• [Work to complete]:
Among the lines below, a stretch begins at the one with "none -> black" and ends at the one with "brown 1x1 brick [348,52,402,130]". Repeat that stretch exactly, ends included.

Data in this exercise: Begin

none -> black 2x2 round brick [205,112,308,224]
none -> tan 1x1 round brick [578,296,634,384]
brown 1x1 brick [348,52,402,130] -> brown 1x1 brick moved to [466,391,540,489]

Data in this exercise: End
Data in this exercise: Begin

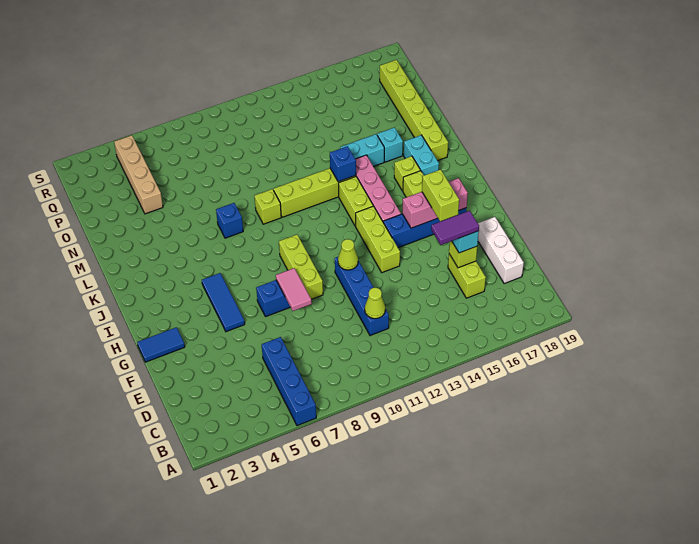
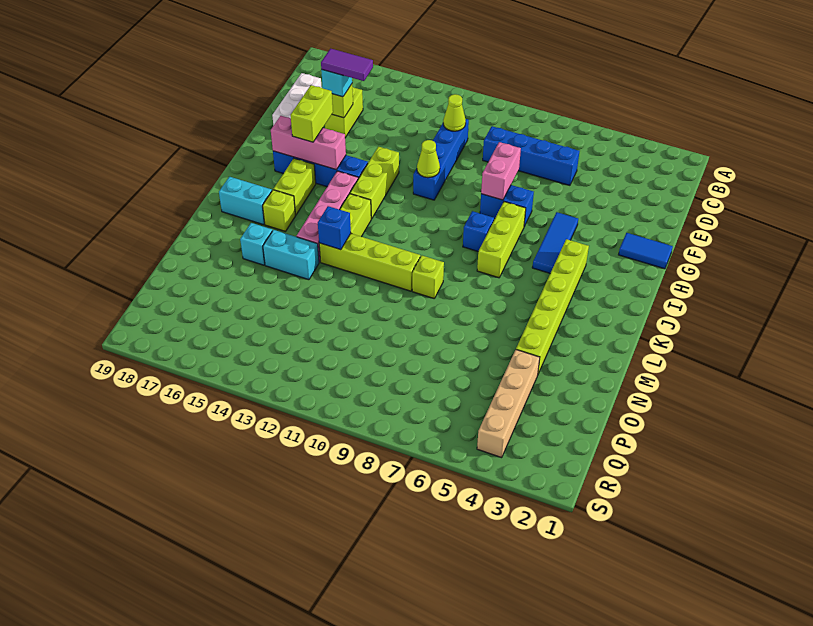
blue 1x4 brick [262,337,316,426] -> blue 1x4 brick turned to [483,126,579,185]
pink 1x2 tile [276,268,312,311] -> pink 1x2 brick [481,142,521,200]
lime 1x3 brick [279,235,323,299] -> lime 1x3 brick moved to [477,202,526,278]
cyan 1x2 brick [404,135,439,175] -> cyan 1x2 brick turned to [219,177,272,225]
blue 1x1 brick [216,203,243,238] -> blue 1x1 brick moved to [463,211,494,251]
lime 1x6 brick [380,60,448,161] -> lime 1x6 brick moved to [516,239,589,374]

Data in this exercise: End

• [Solution for this problem]:
none -> black 2x2 round brick [205,112,308,224]
none -> tan 1x1 round brick [578,296,634,384]
brown 1x1 brick [348,52,402,130] -> brown 1x1 brick moved to [466,391,540,489]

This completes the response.